== Your assignment ==
Run through the data and copy out every line that mentions the word "pink".

Top of Collected material

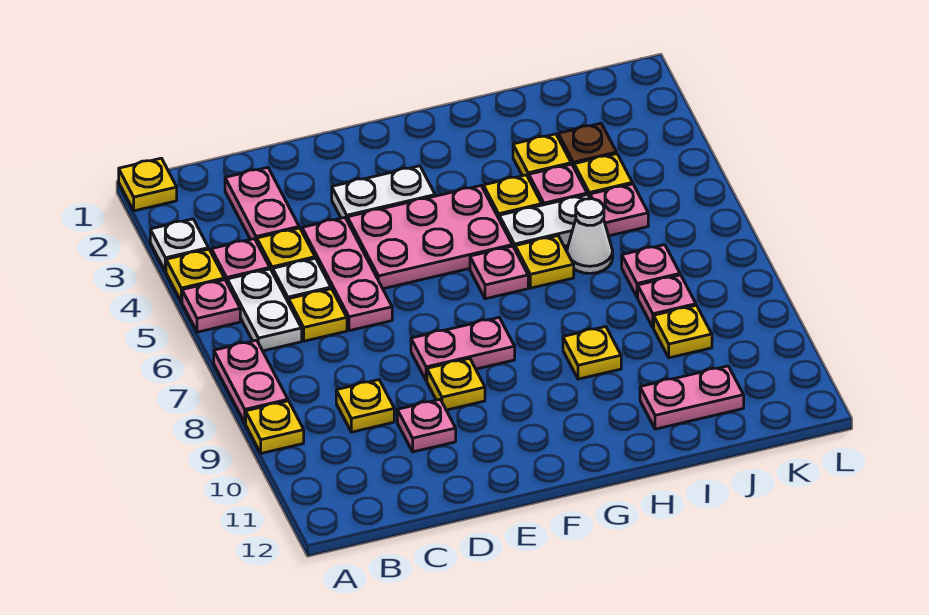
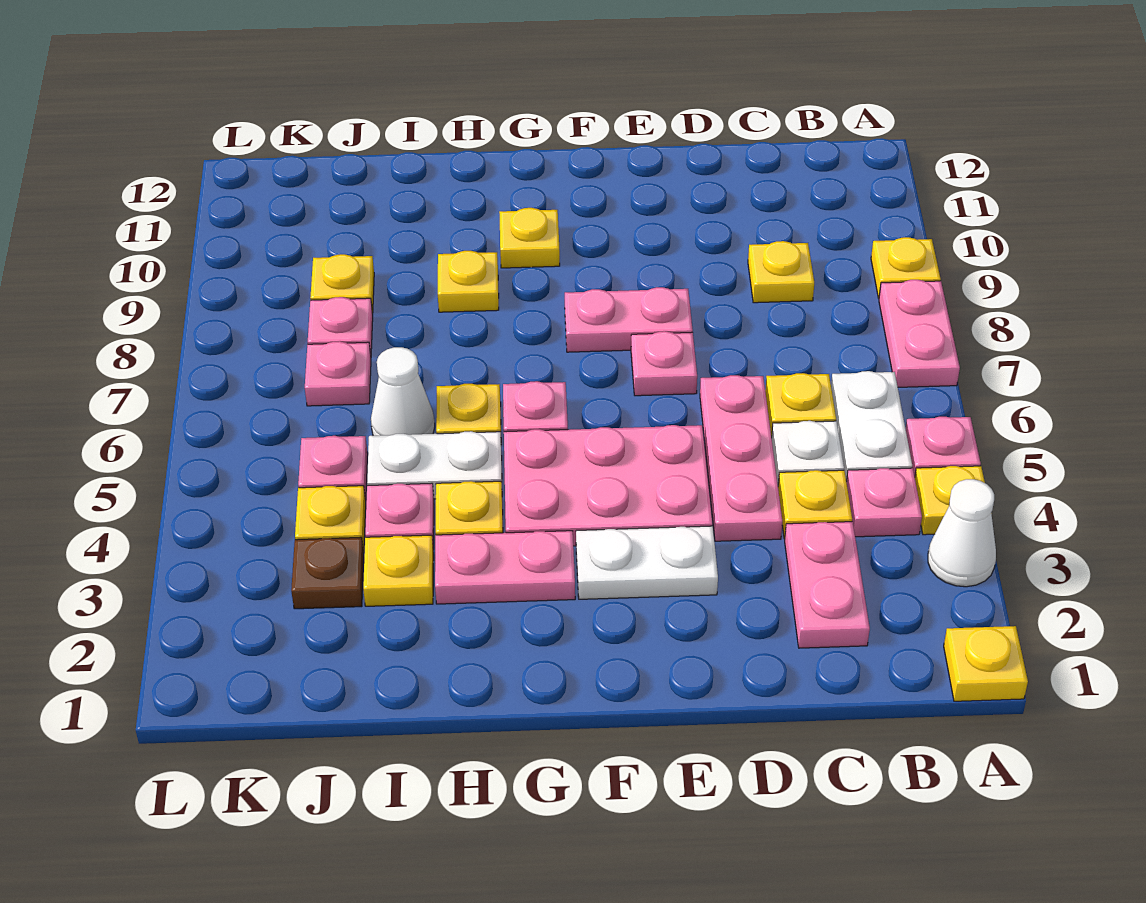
white plate A3 level 1 -> white cone A3 level 1
pink plate D10 level 1 -> pink plate E7 level 1
yellow plate E9 level 1 -> yellow plate G10 level 1
pink plate I11:J11 level 1 -> pink plate G3:H3 level 1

Bottom of Collected material

== Solution ==
pink plate D10 level 1 -> pink plate E7 level 1
pink plate I11:J11 level 1 -> pink plate G3:H3 level 1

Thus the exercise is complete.